Required work >>
Leave the pictures out and return every line below exactly.

Records to process >>

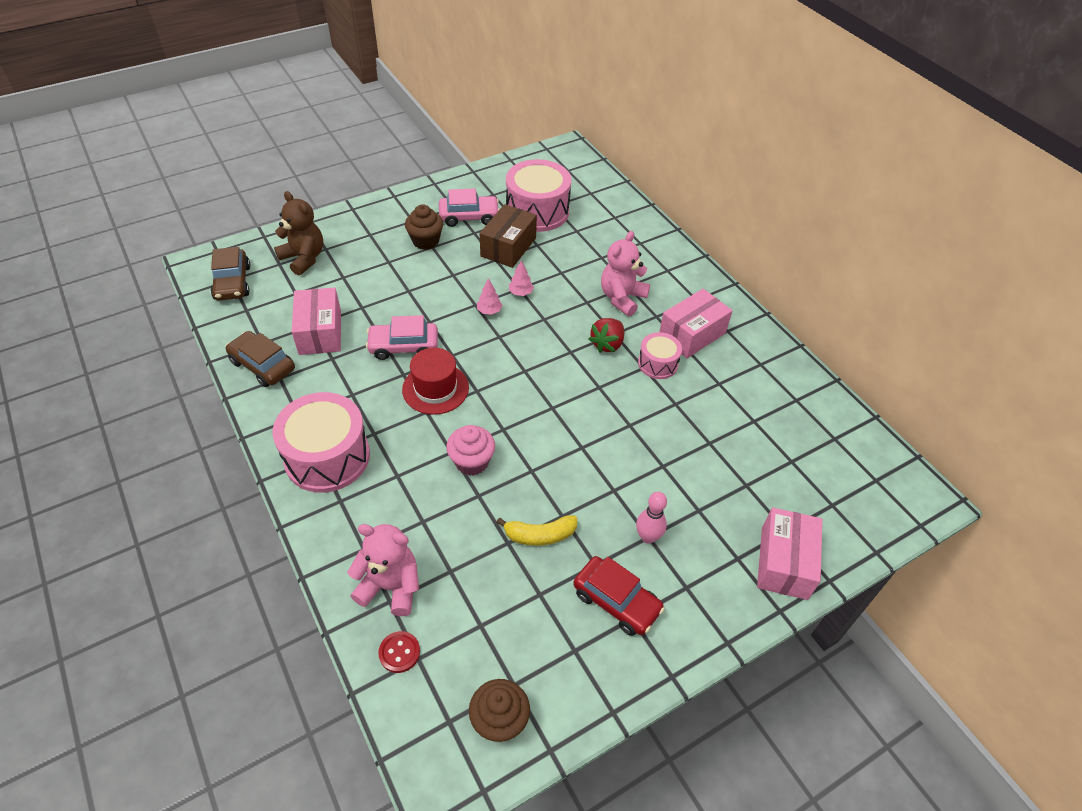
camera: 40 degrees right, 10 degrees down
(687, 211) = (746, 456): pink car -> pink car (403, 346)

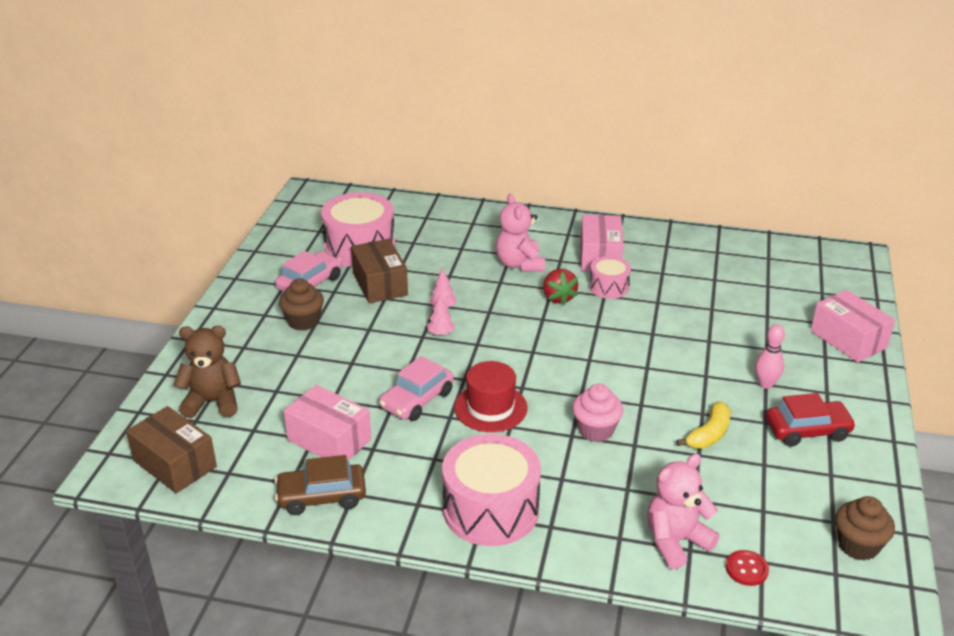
camera: 45 degrees left, 15 degrees down
(233, 283) = (175, 463): brown car -> brown box

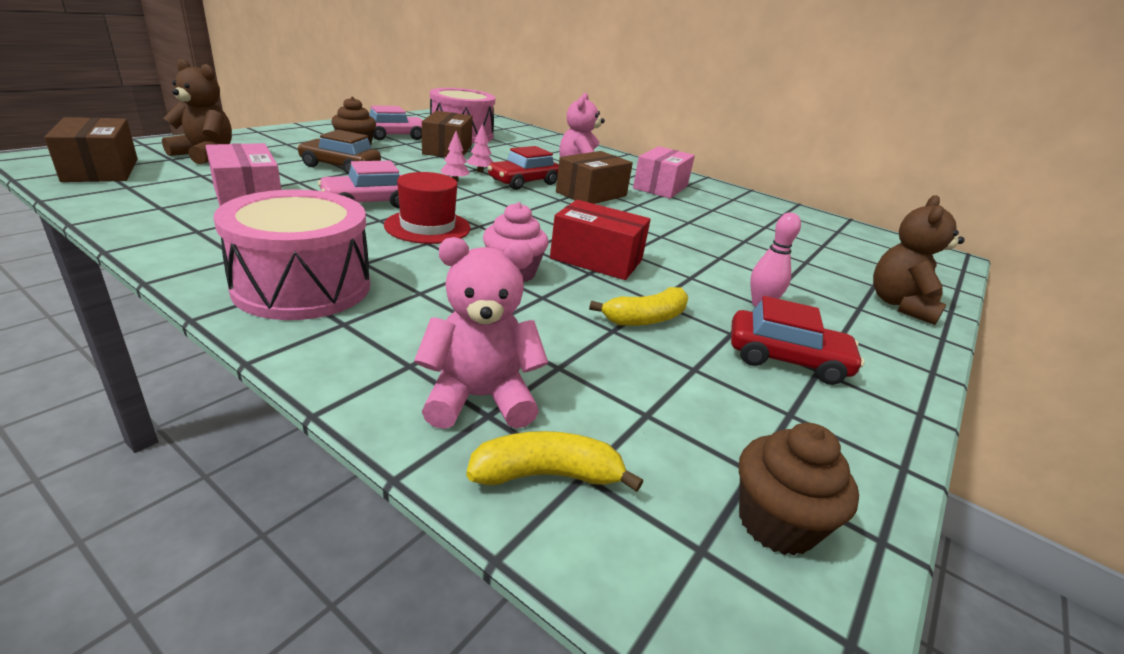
camera: 20 degrees right, 5 degrees down
(322, 497) = (165, 223): brown car -> brown car (340, 167)
(492, 306) = (523, 182): none -> red car
(558, 297) = (591, 194): red strawberry -> brown box
(609, 287) = (648, 202): pink drum -> none
(633, 387) = (596, 259): none -> red box
(746, 569) = (547, 475): red button -> yellow banana
(848, 339) = (900, 305): pink box -> brown teddy bear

Task solution >>
camera: 40 degrees right, 10 degrees down
(687, 211) = (746, 456): pink car -> pink car (403, 346)

camera: 45 degrees left, 15 degrees down
(233, 283) = (175, 463): brown car -> brown box

camera: 20 degrees right, 5 degrees down
(322, 497) = (165, 223): brown car -> brown car (340, 167)
(492, 306) = (523, 182): none -> red car
(558, 297) = (591, 194): red strawberry -> brown box
(609, 287) = (648, 202): pink drum -> none
(633, 387) = (596, 259): none -> red box
(746, 569) = (547, 475): red button -> yellow banana
(848, 339) = (900, 305): pink box -> brown teddy bear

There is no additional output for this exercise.